⟨

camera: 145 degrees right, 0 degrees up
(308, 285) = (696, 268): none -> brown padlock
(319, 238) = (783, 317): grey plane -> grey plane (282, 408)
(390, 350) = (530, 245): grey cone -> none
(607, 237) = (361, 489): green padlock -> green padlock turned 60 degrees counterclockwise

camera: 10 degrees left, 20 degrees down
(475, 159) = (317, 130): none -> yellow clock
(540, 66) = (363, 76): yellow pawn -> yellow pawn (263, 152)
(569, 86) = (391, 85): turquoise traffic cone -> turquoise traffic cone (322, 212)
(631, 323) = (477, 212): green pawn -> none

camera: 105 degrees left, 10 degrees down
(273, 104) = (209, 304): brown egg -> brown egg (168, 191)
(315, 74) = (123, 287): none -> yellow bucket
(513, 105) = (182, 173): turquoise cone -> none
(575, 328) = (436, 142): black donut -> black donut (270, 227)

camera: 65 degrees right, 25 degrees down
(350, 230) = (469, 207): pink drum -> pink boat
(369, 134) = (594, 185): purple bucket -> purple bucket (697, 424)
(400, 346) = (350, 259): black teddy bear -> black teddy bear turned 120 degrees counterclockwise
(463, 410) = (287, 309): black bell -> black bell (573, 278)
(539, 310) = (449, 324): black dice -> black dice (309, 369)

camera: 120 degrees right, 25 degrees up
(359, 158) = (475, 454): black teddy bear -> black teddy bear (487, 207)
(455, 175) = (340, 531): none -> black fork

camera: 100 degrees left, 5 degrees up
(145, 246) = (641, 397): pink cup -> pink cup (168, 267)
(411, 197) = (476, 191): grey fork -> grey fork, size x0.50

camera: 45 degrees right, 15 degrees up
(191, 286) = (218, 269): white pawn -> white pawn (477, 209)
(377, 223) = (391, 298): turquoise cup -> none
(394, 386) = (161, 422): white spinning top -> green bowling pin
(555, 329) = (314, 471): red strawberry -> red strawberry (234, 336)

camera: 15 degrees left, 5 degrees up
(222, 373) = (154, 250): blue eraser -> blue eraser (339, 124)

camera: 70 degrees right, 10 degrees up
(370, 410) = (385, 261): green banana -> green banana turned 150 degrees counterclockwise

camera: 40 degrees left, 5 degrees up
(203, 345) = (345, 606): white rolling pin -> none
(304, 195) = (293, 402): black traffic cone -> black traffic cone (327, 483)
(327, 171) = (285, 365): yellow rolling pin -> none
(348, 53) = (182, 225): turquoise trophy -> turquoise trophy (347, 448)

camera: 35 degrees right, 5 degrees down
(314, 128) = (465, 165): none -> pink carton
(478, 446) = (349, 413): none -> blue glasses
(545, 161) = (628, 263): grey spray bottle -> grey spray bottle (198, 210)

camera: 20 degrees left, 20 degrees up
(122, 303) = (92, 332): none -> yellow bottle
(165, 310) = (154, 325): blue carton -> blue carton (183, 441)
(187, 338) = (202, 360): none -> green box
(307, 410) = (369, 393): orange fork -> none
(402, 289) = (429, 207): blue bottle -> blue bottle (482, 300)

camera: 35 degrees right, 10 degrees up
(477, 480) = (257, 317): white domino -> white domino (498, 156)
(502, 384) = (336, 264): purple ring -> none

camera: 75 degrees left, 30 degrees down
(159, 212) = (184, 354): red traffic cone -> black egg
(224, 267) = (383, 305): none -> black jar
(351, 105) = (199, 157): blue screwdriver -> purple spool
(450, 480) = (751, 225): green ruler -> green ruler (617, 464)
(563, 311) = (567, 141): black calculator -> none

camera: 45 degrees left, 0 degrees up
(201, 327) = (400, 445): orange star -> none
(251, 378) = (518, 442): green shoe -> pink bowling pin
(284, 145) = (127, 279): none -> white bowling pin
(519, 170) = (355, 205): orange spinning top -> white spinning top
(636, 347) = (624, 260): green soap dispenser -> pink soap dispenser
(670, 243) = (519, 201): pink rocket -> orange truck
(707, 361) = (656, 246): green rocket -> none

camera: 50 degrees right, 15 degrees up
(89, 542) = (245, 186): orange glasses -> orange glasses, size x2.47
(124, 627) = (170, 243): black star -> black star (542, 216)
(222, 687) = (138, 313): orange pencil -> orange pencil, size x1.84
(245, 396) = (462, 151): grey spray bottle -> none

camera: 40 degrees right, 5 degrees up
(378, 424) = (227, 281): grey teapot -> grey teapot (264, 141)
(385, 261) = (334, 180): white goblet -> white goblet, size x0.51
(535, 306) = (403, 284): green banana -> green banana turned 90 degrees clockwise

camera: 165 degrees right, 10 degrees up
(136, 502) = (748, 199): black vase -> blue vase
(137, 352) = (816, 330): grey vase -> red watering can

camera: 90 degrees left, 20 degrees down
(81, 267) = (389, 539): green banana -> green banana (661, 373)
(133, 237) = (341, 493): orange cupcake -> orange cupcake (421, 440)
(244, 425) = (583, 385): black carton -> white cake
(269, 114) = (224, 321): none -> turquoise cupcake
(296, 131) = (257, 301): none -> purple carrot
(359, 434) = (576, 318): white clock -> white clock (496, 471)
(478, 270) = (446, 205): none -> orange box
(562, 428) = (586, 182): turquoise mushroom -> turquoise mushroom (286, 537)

⟩

• WHAT TO WORK ON:
Filter the records for lines holding the string "orange". Copy each one.

• ANSWER TO THE PROBLEM:
(307, 410) = (369, 393): orange fork -> none
(201, 327) = (400, 445): orange star -> none
(519, 170) = (355, 205): orange spinning top -> white spinning top
(670, 243) = (519, 201): pink rocket -> orange truck
(89, 542) = (245, 186): orange glasses -> orange glasses, size x2.47
(222, 687) = (138, 313): orange pencil -> orange pencil, size x1.84
(133, 237) = (341, 493): orange cupcake -> orange cupcake (421, 440)
(478, 270) = (446, 205): none -> orange box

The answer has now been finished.